[Start of Attachment]

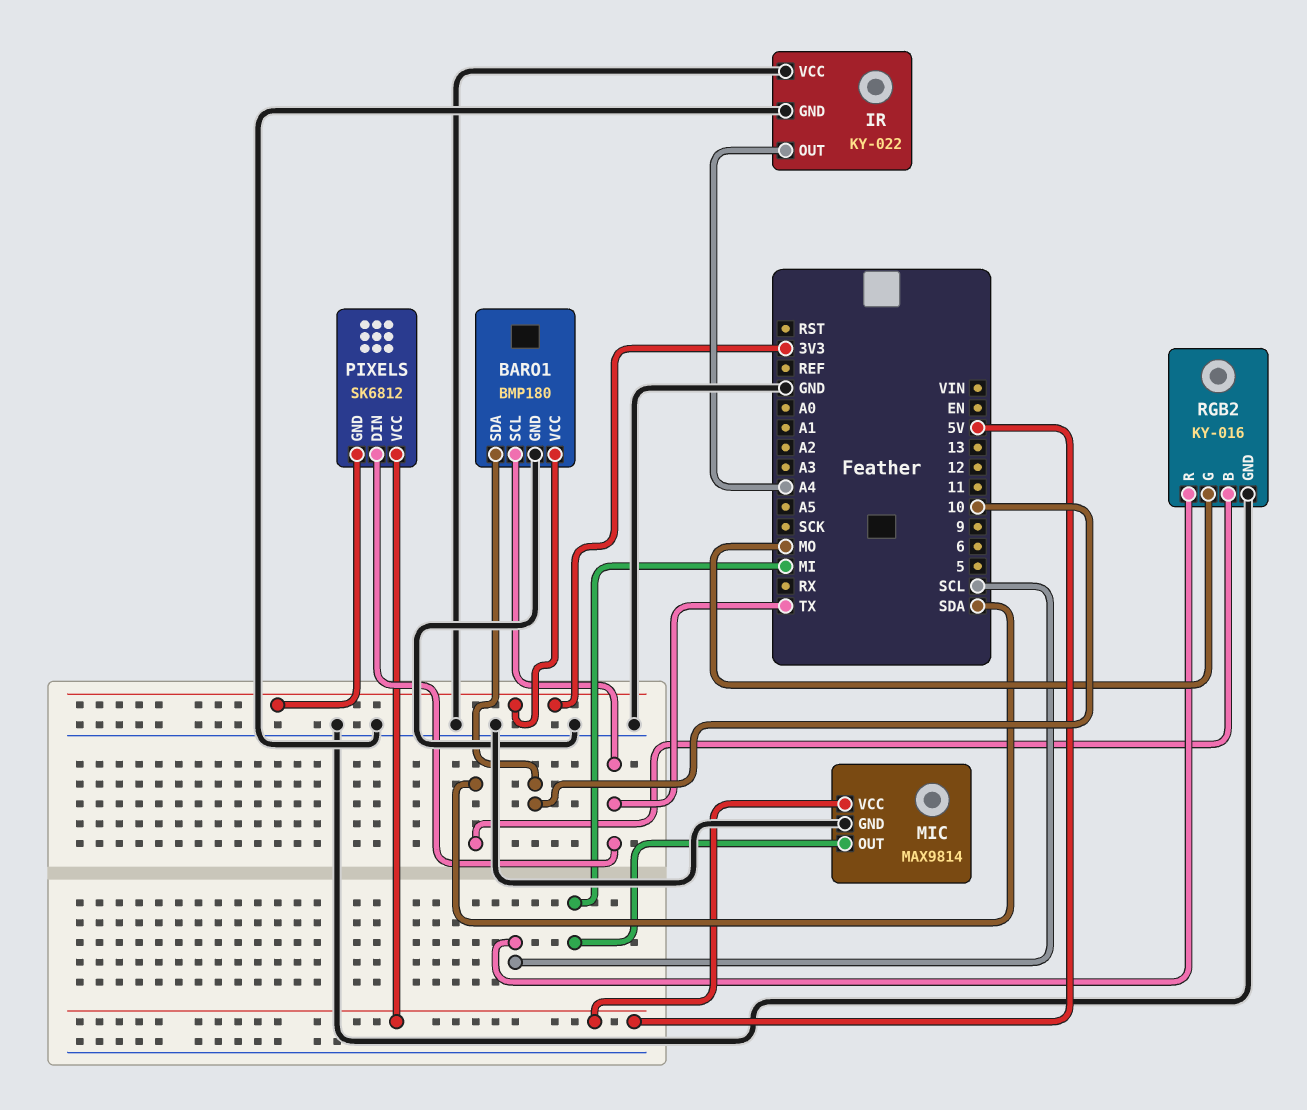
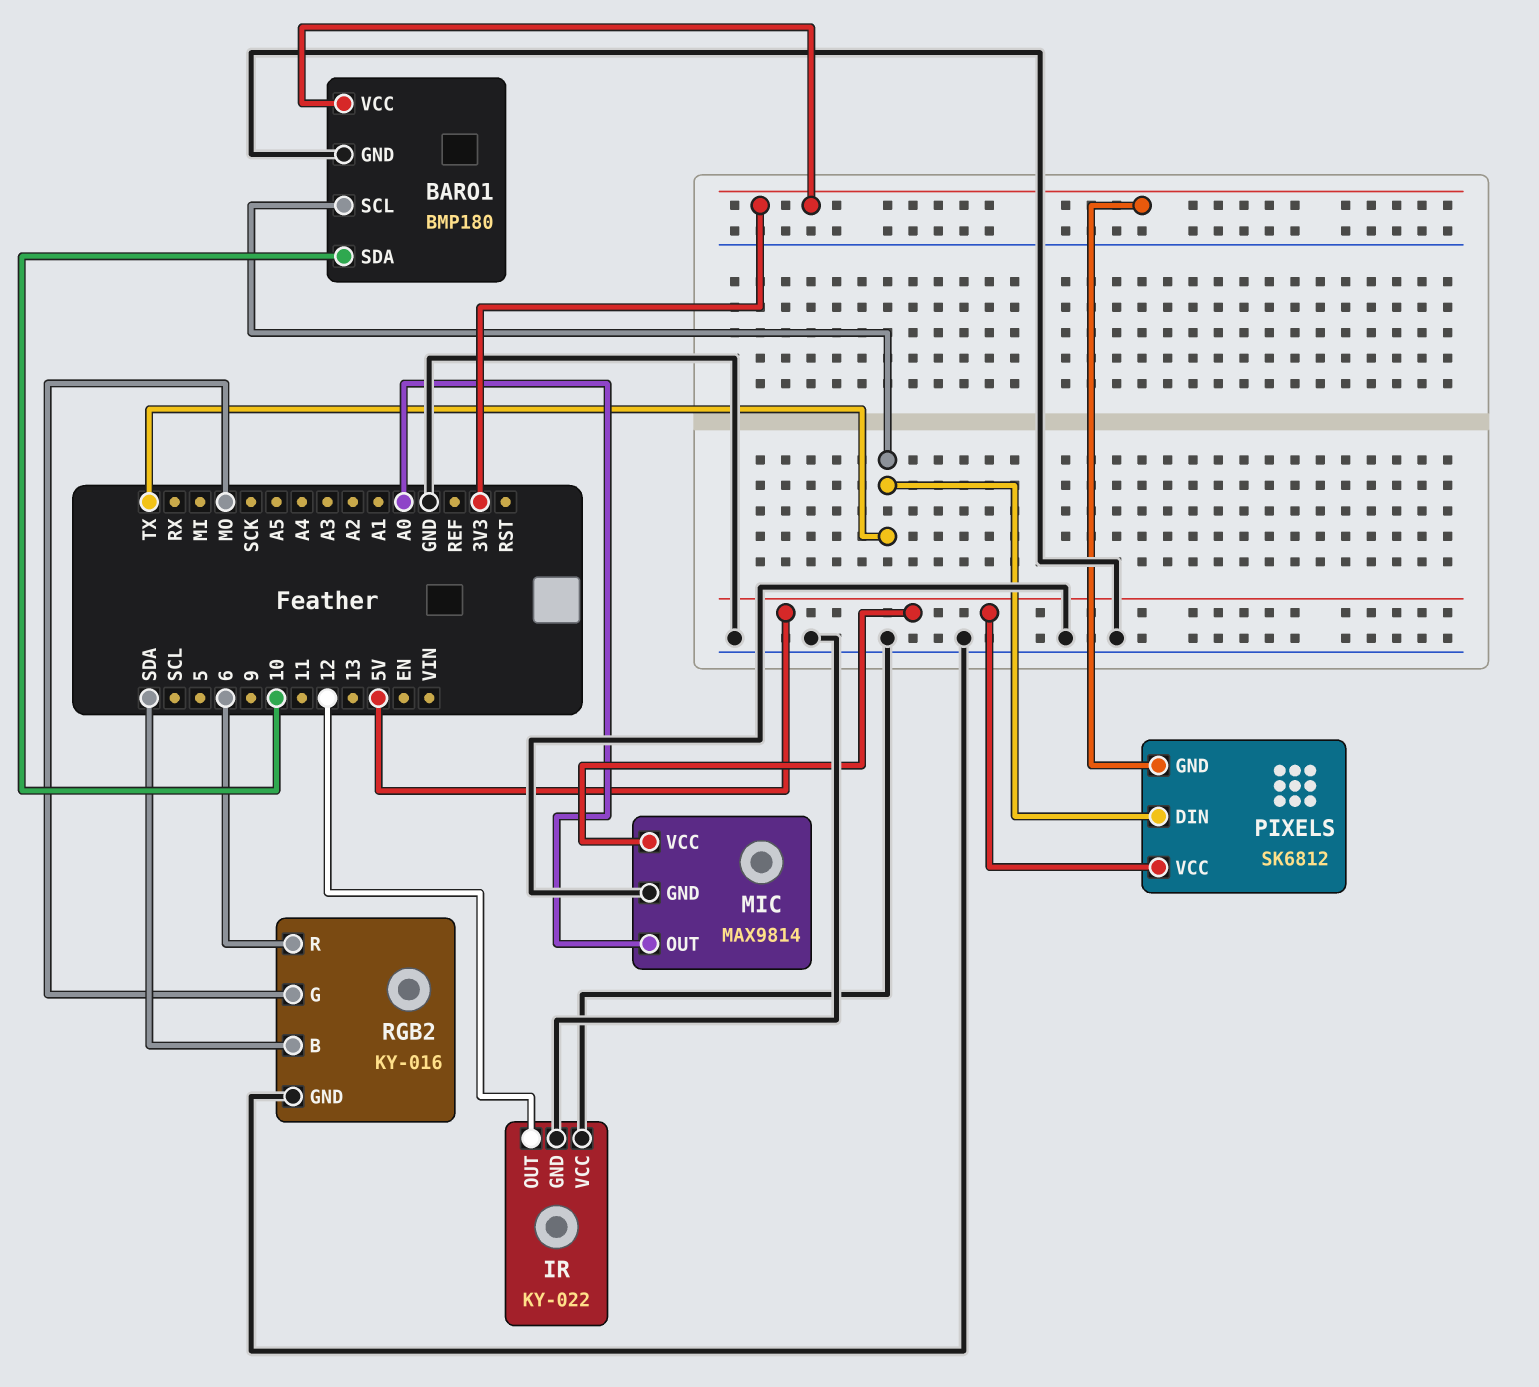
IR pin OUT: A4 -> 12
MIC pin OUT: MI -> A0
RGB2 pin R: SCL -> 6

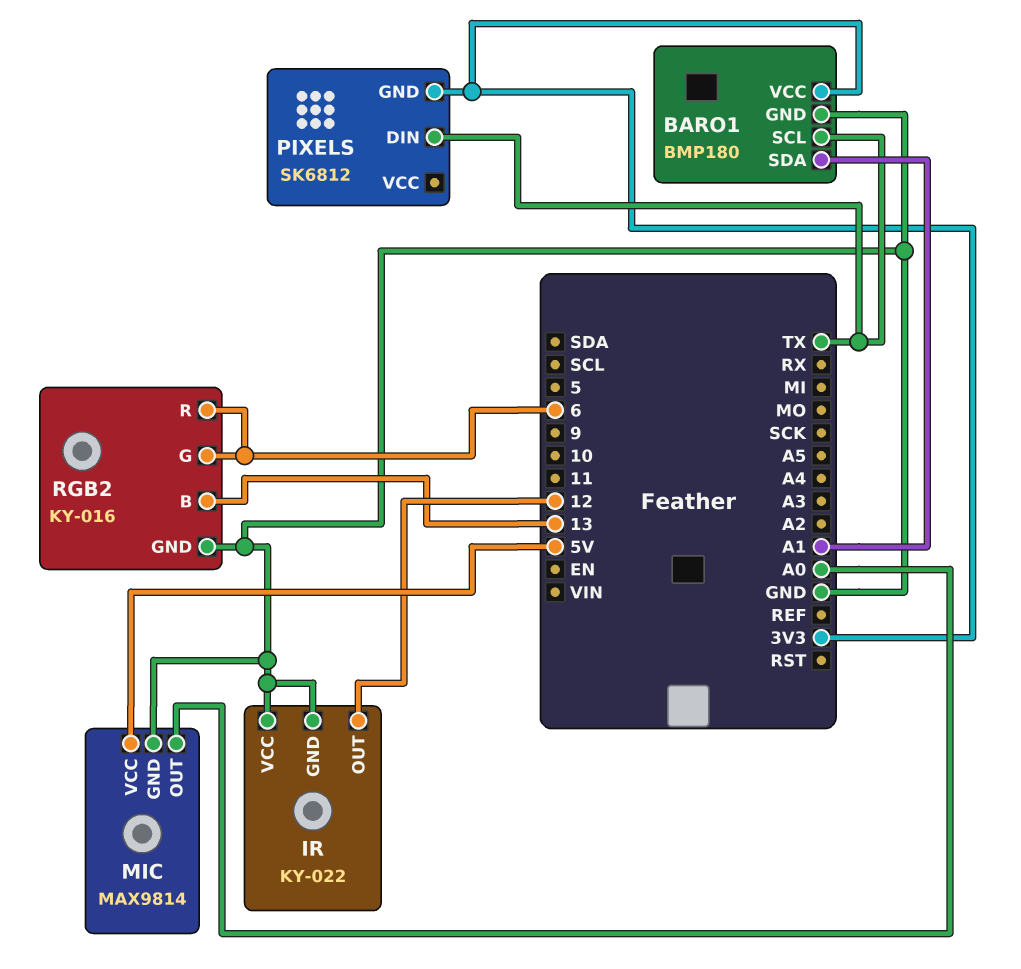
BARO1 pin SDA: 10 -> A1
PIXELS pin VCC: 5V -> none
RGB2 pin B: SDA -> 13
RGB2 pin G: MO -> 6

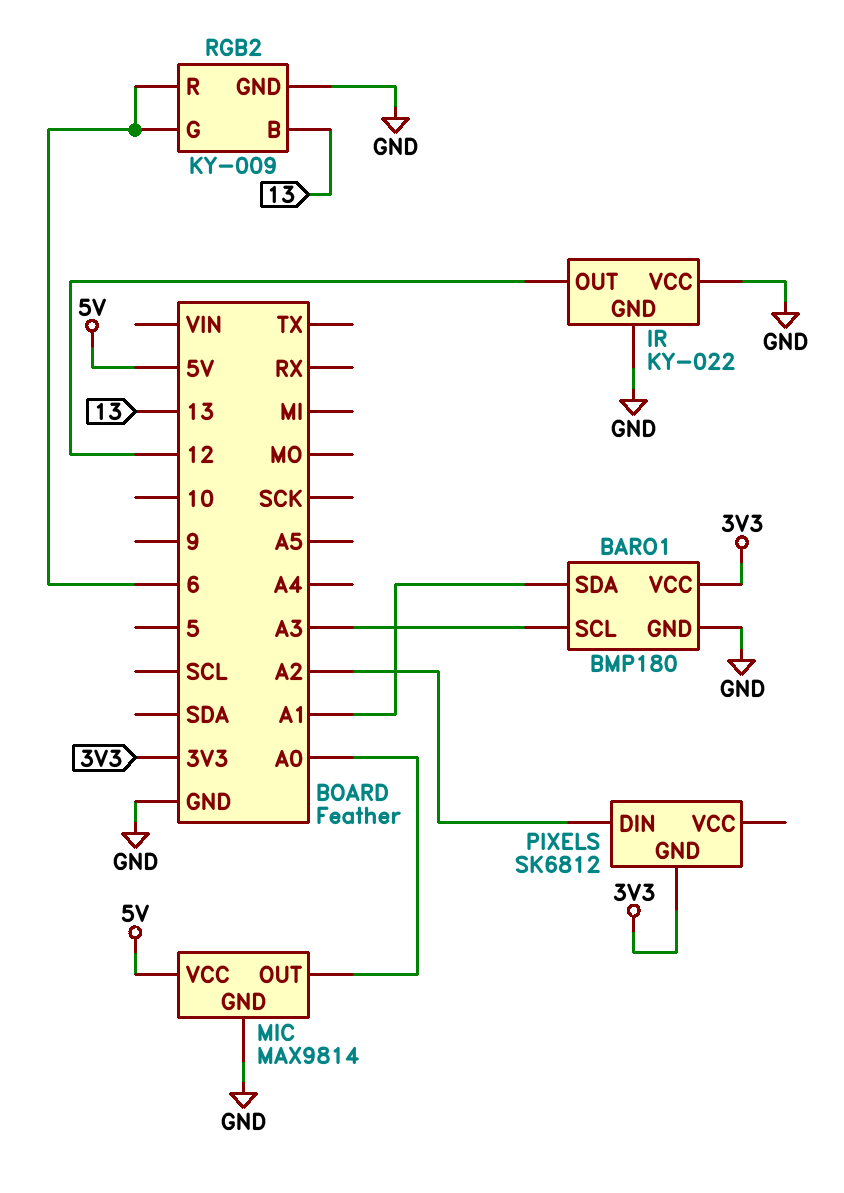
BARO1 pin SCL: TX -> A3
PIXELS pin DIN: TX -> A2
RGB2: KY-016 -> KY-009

[End of Attachment]

In the material above, retype exactly the lines that run from the one containing "MIC pin OUT: MI -> A0" through the last line, and keep out the pictures.

MIC pin OUT: MI -> A0
RGB2 pin R: SCL -> 6

BARO1 pin SDA: 10 -> A1
PIXELS pin VCC: 5V -> none
RGB2 pin B: SDA -> 13
RGB2 pin G: MO -> 6

BARO1 pin SCL: TX -> A3
PIXELS pin DIN: TX -> A2
RGB2: KY-016 -> KY-009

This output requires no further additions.